*THE PROBLEM*:
Transcribe each line of the material as it is, and drop any picture.

*GIVEN ENTRIES*:
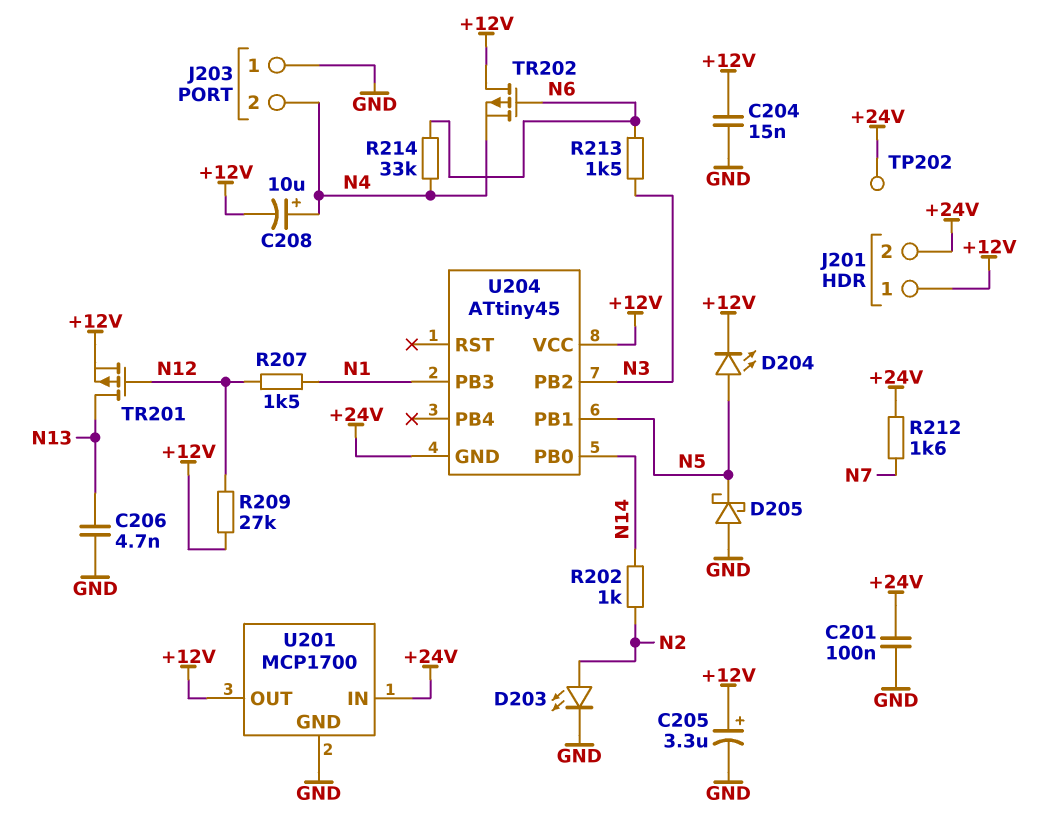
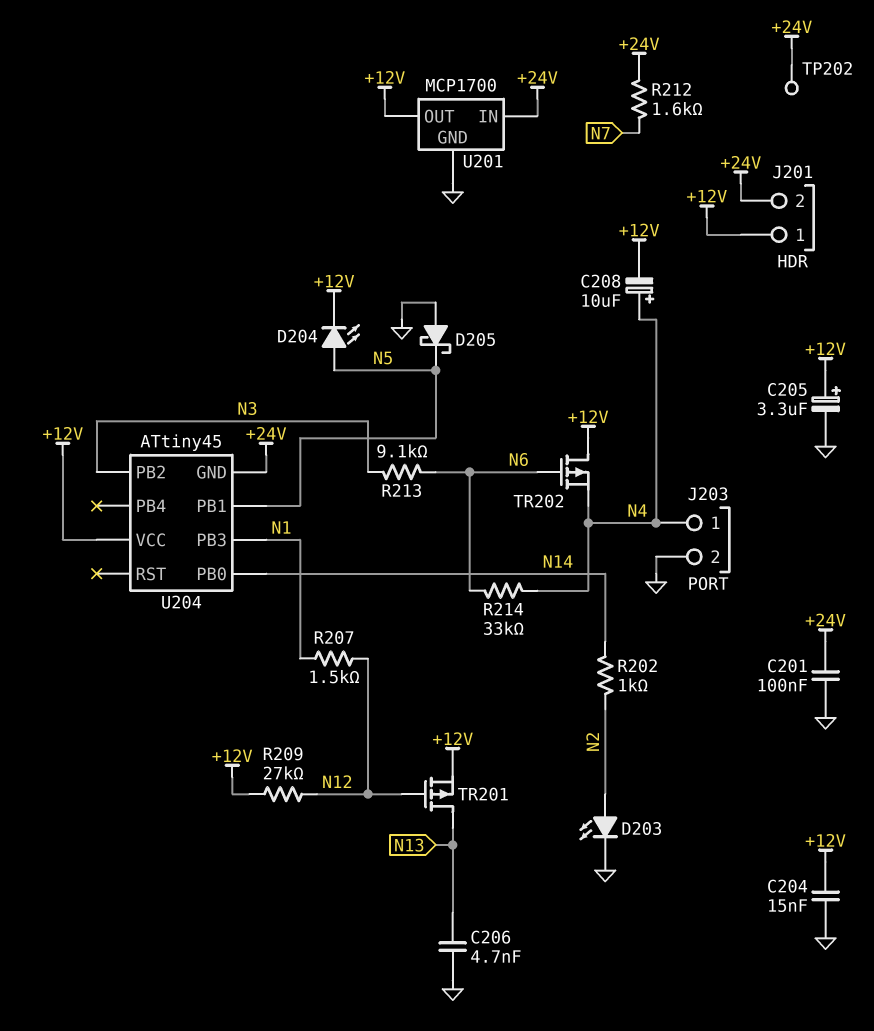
J203 pin 1: GND -> N4
J203 pin 2: N4 -> GND
R213: 1.5k (N3, N6) -> 9.1k (N3, N6)

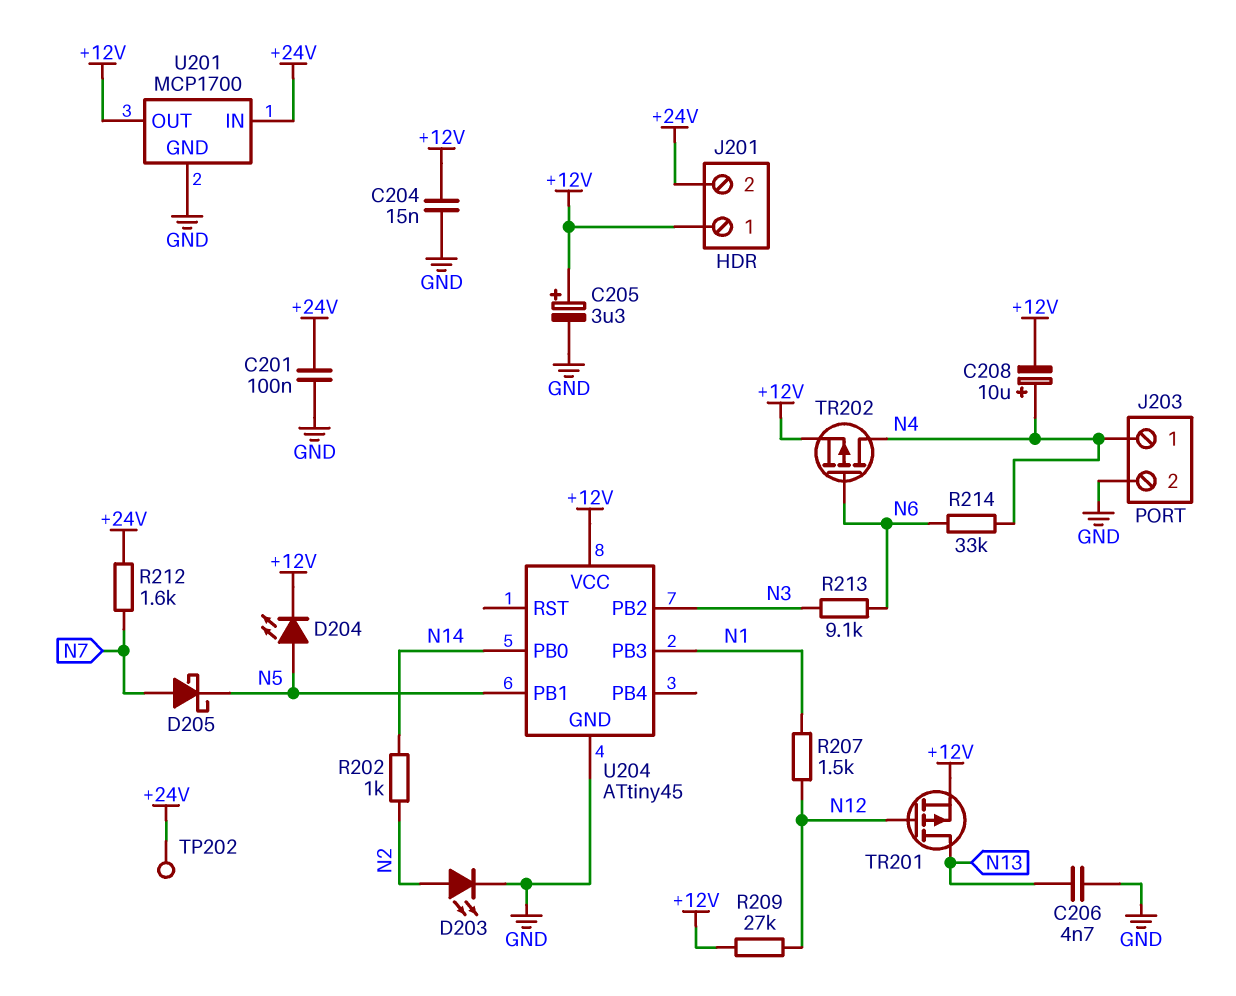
D205: schottky (A GND, K N5) -> schottky (A N7, K N5)
TR202: PMOS (G N6, D +12V, S N4) -> PMOS (G N6, D N4, S +12V)
U204 pin GND: +24V -> GND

*ANSWER BOX*:
J203 pin 1: GND -> N4
J203 pin 2: N4 -> GND
R213: 1.5k (N3, N6) -> 9.1k (N3, N6)

D205: schottky (A GND, K N5) -> schottky (A N7, K N5)
TR202: PMOS (G N6, D +12V, S N4) -> PMOS (G N6, D N4, S +12V)
U204 pin GND: +24V -> GND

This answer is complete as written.